Data block:

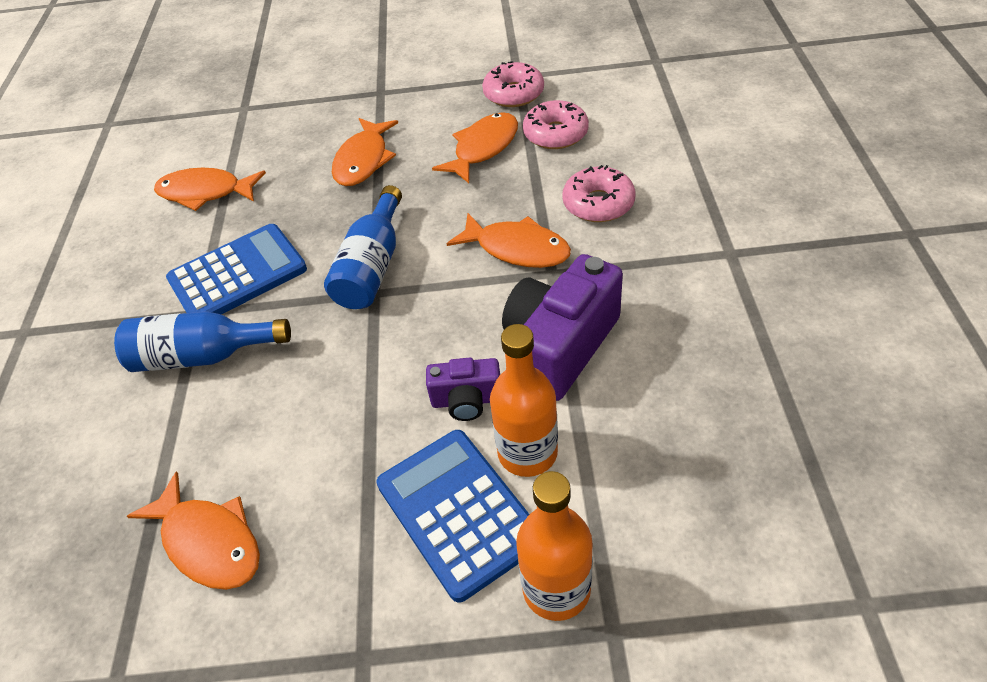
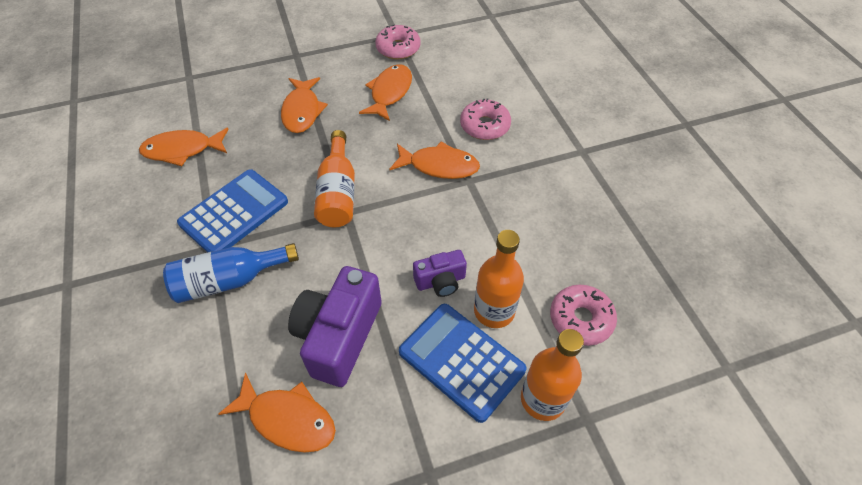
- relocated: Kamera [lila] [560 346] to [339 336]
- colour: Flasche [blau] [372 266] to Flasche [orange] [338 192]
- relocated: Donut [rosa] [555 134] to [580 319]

Problem to solve: Strip the images and return the remaining data exactly.

Problem solution:
- relocated: Kamera [lila] [560 346] to [339 336]
- colour: Flasche [blau] [372 266] to Flasche [orange] [338 192]
- relocated: Donut [rosa] [555 134] to [580 319]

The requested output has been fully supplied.